Before-and-after scene images:

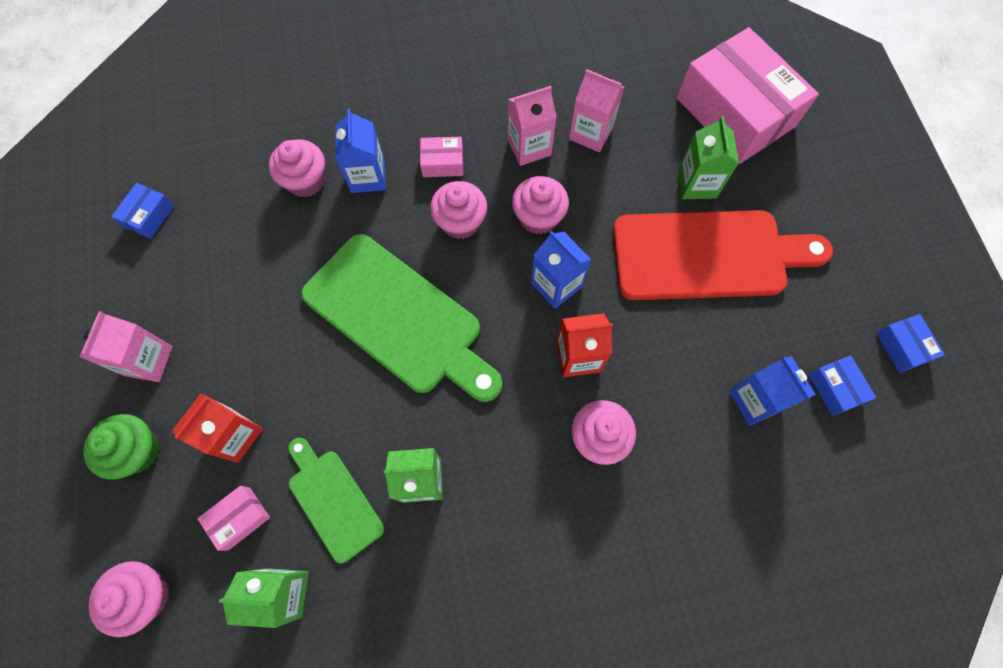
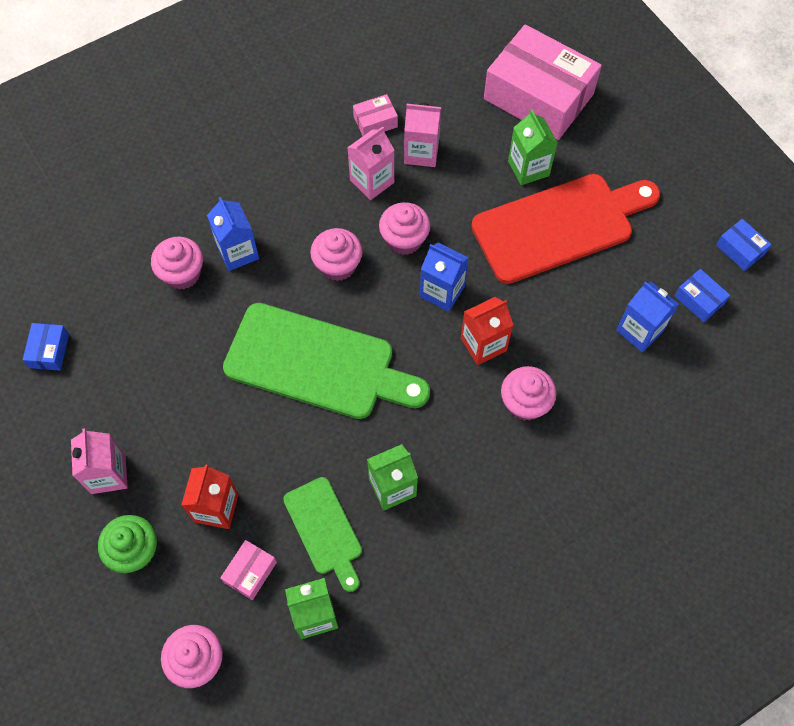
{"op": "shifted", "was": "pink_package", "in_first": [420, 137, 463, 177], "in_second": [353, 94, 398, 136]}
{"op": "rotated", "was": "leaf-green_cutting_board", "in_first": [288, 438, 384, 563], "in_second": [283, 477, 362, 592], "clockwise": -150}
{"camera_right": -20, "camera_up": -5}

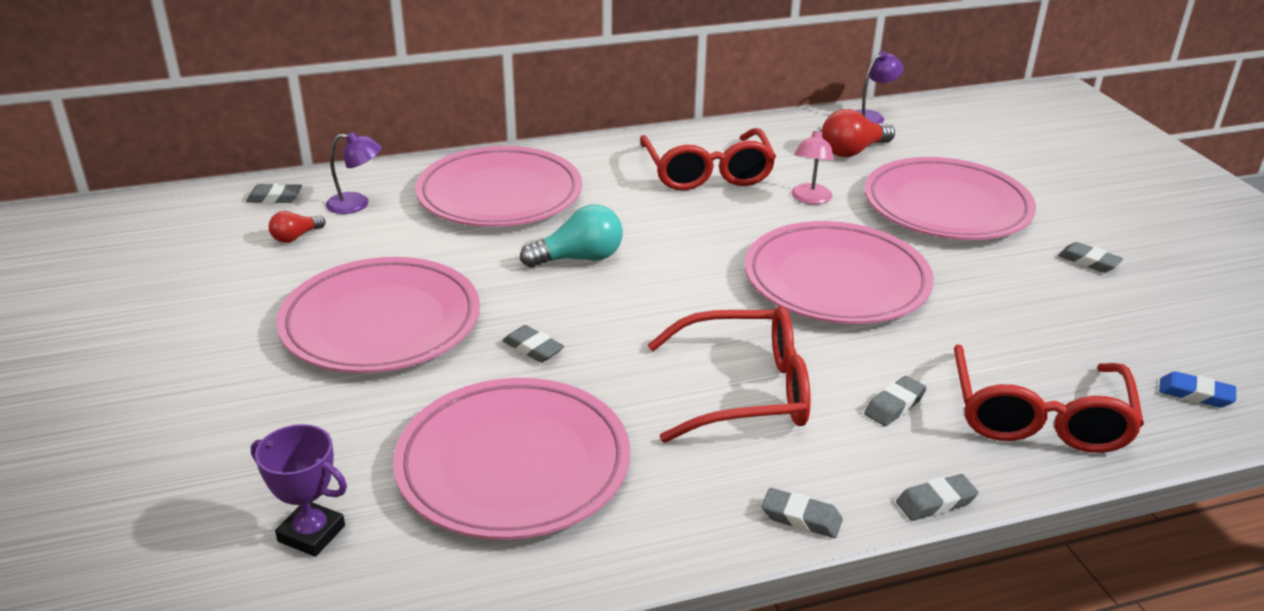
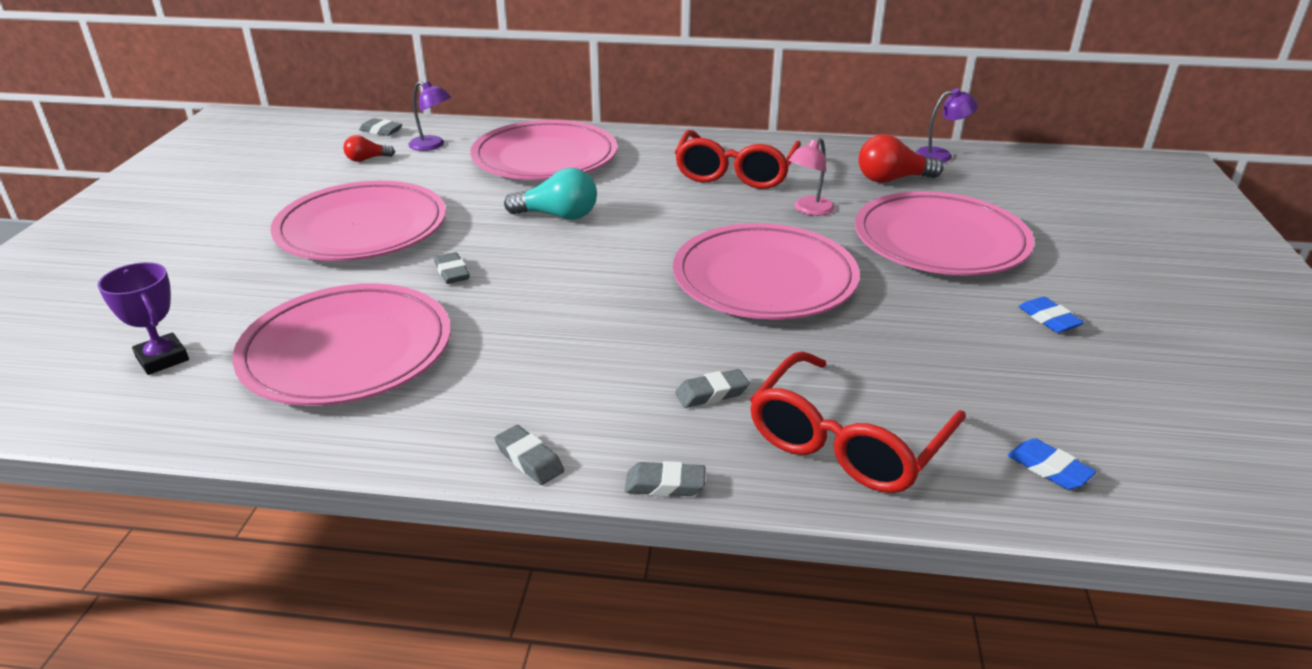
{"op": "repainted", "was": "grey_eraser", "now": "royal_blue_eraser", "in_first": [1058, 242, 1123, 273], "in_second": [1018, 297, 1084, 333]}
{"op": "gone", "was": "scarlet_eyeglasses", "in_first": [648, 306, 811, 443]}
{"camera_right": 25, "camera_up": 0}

Activity: What the answer needs is every record above, exactly as written, and no pictures.

Answer to this task:
{"op": "shifted", "was": "pink_package", "in_first": [420, 137, 463, 177], "in_second": [353, 94, 398, 136]}
{"op": "rotated", "was": "leaf-green_cutting_board", "in_first": [288, 438, 384, 563], "in_second": [283, 477, 362, 592], "clockwise": -150}
{"camera_right": -20, "camera_up": -5}

{"op": "repainted", "was": "grey_eraser", "now": "royal_blue_eraser", "in_first": [1058, 242, 1123, 273], "in_second": [1018, 297, 1084, 333]}
{"op": "gone", "was": "scarlet_eyeglasses", "in_first": [648, 306, 811, 443]}
{"camera_right": 25, "camera_up": 0}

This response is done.